(Stored entries)
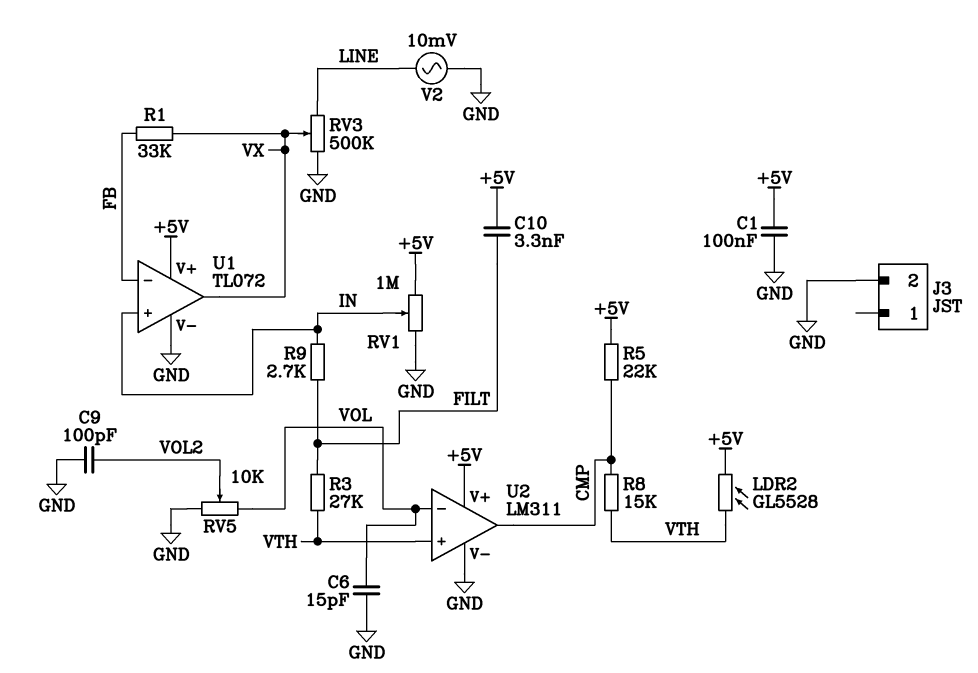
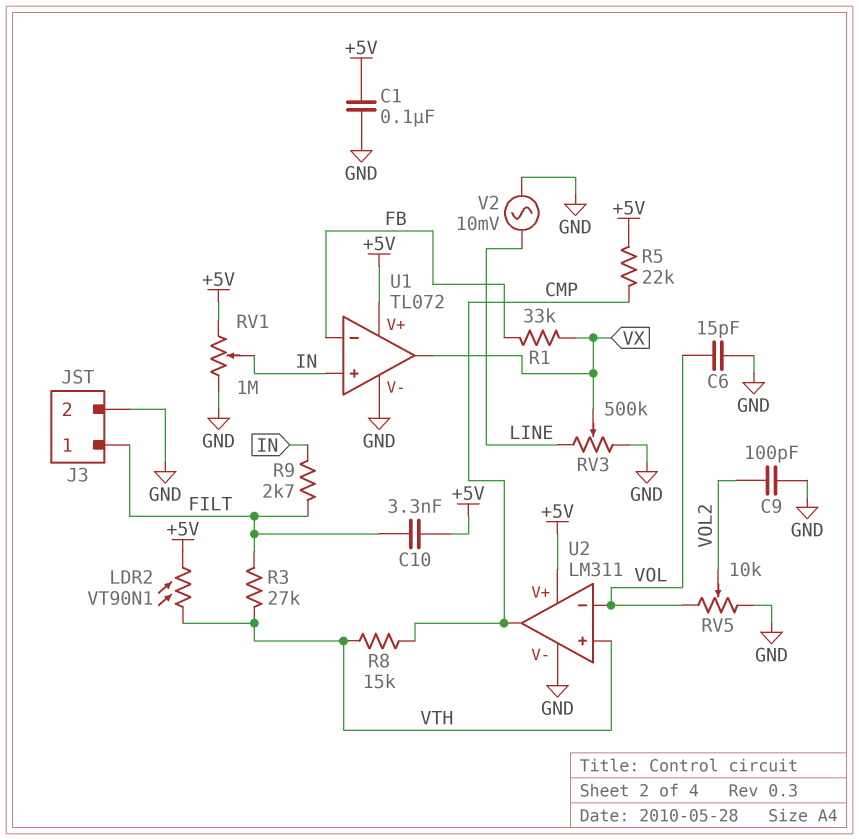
J3 pin 1: none -> FILT
LDR2: GL5528 (+5V, VTH) -> VT90N1 (+5V, VTH)

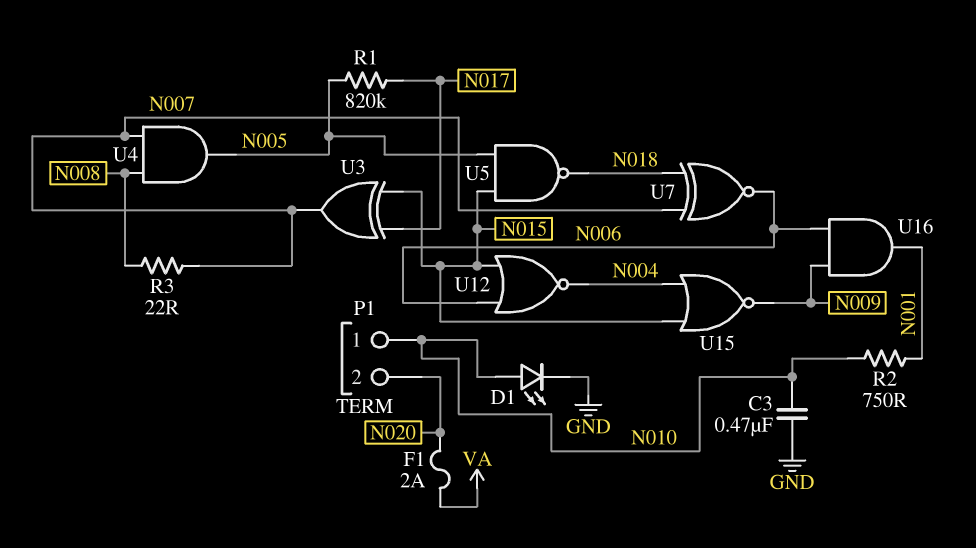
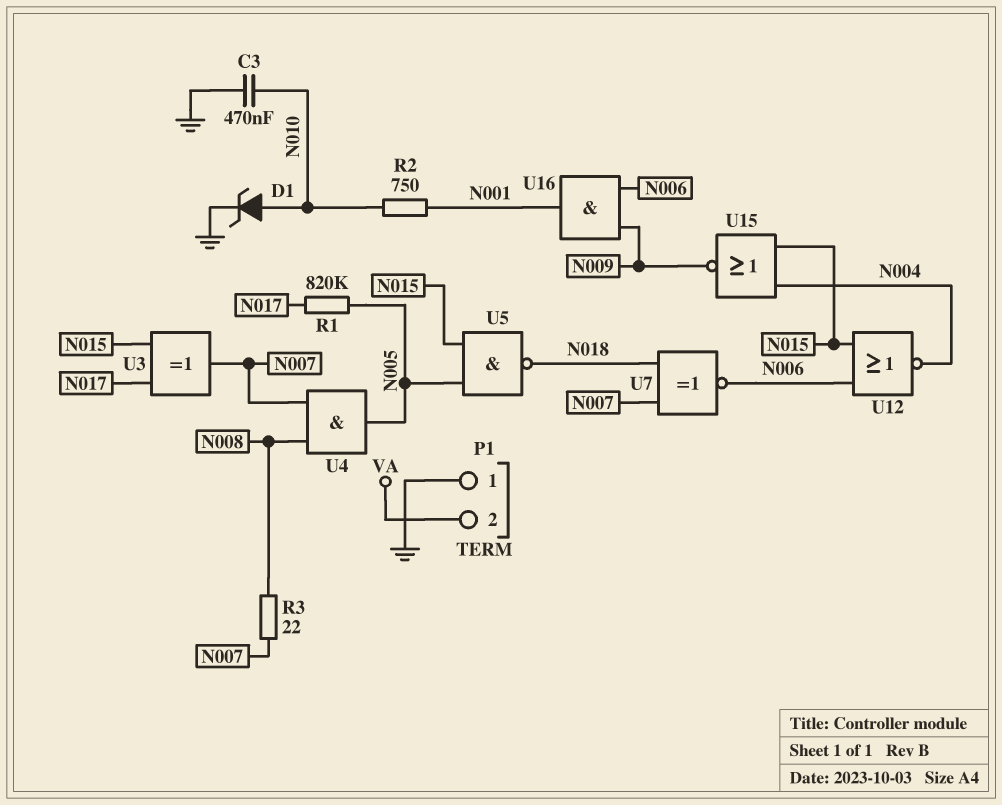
D1: LED (A N010, K GND) -> zener (A N010, K GND)
F1: 2A (N020, VA) -> none
P1 pin 1: N010 -> GND
P1 pin 2: N020 -> VA

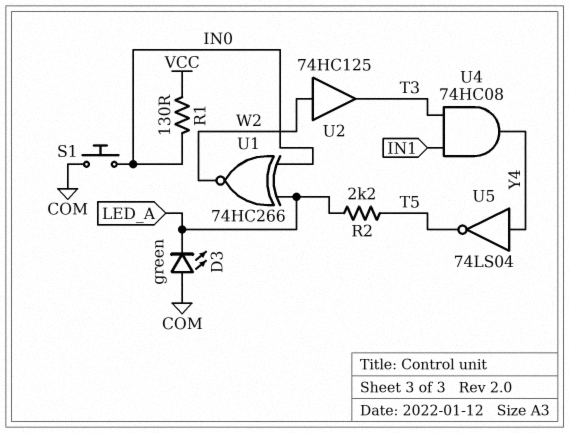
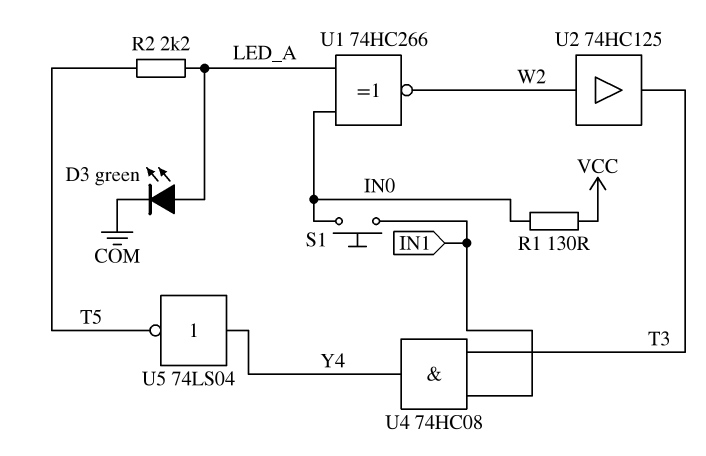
D3: LED green (A COM, K LED_A) -> LED green (A LED_A, K COM)
S1: button (COM, IN0) -> button (IN0, IN1)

> _Directions_
Please retype the records above exactly, leaving every image out.

> _Output for this exercise_
J3 pin 1: none -> FILT
LDR2: GL5528 (+5V, VTH) -> VT90N1 (+5V, VTH)

D1: LED (A N010, K GND) -> zener (A N010, K GND)
F1: 2A (N020, VA) -> none
P1 pin 1: N010 -> GND
P1 pin 2: N020 -> VA

D3: LED green (A COM, K LED_A) -> LED green (A LED_A, K COM)
S1: button (COM, IN0) -> button (IN0, IN1)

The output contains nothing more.